> **RECORDS TO USE**:
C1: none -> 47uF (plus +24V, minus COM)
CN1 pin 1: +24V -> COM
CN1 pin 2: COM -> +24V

* * *

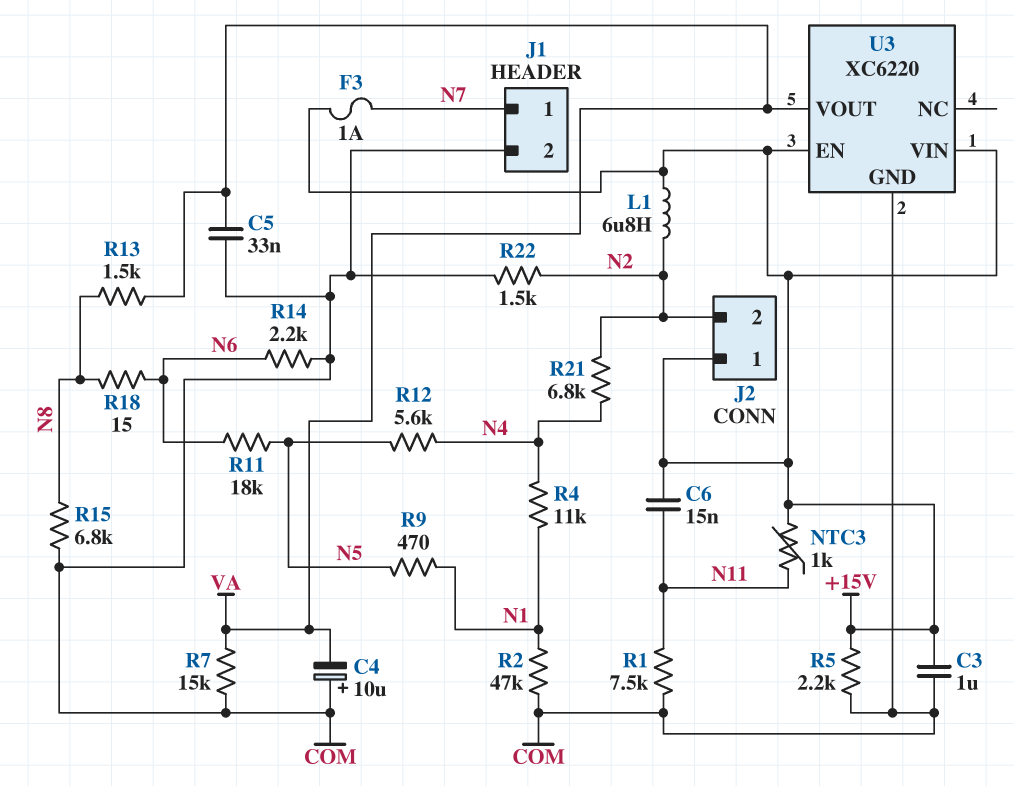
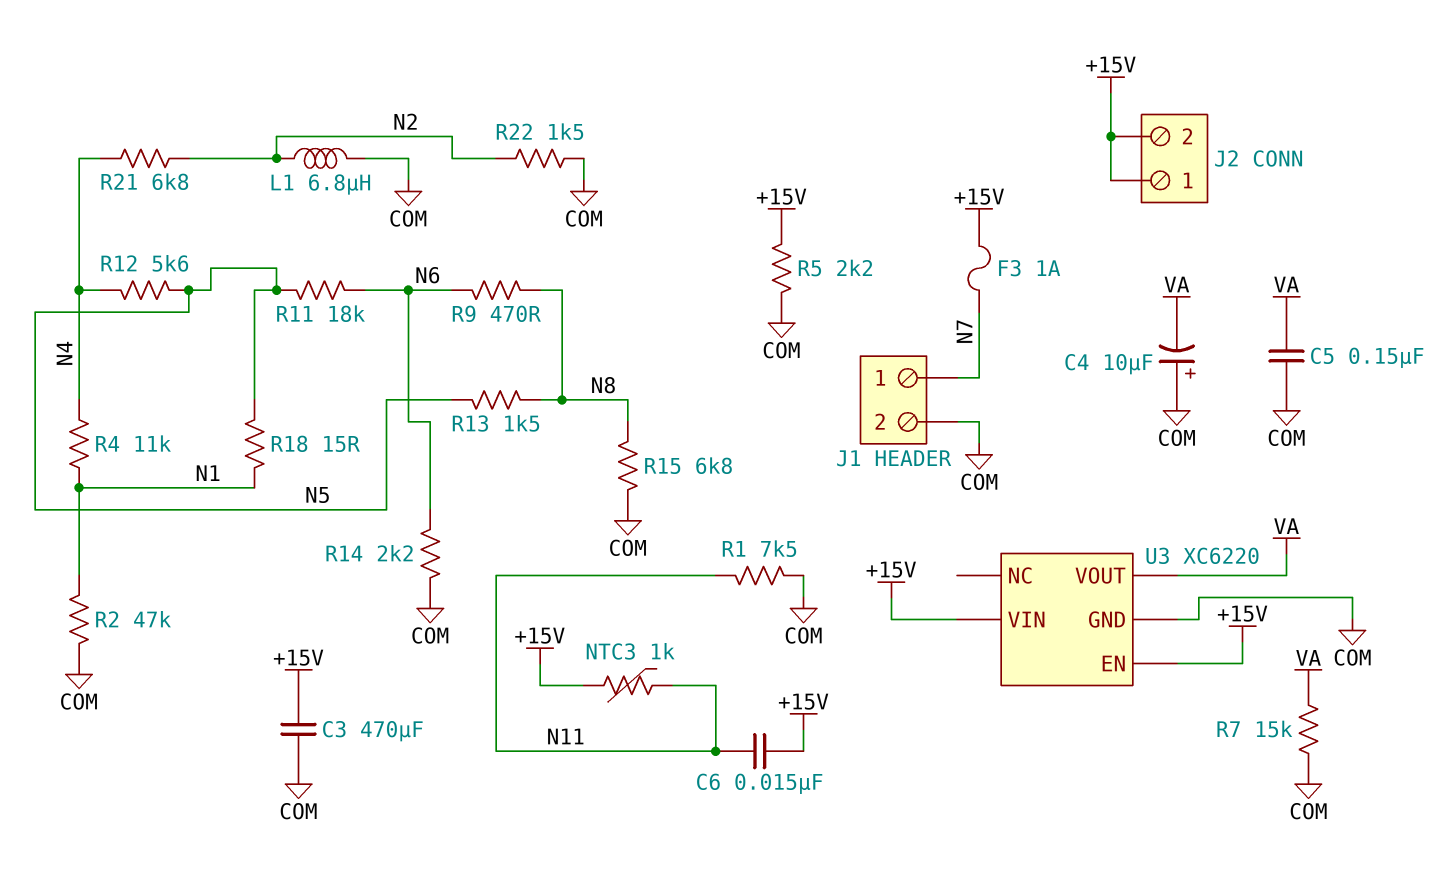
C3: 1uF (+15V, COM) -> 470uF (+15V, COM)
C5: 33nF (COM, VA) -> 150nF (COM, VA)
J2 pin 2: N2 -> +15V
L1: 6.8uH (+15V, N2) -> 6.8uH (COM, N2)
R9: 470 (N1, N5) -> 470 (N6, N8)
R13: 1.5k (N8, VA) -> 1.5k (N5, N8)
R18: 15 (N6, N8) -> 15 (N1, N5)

> **REQUIREMENT**: In the entries above, the lines between the one holding "C1: none -> 47uF (plus +24V, minus COM)" and the one holding "CN1 pin 2: COM -> +24V", inclusive, are to be printed exactly as written, and those alone.

> **TASK RESULT**:
C1: none -> 47uF (plus +24V, minus COM)
CN1 pin 1: +24V -> COM
CN1 pin 2: COM -> +24V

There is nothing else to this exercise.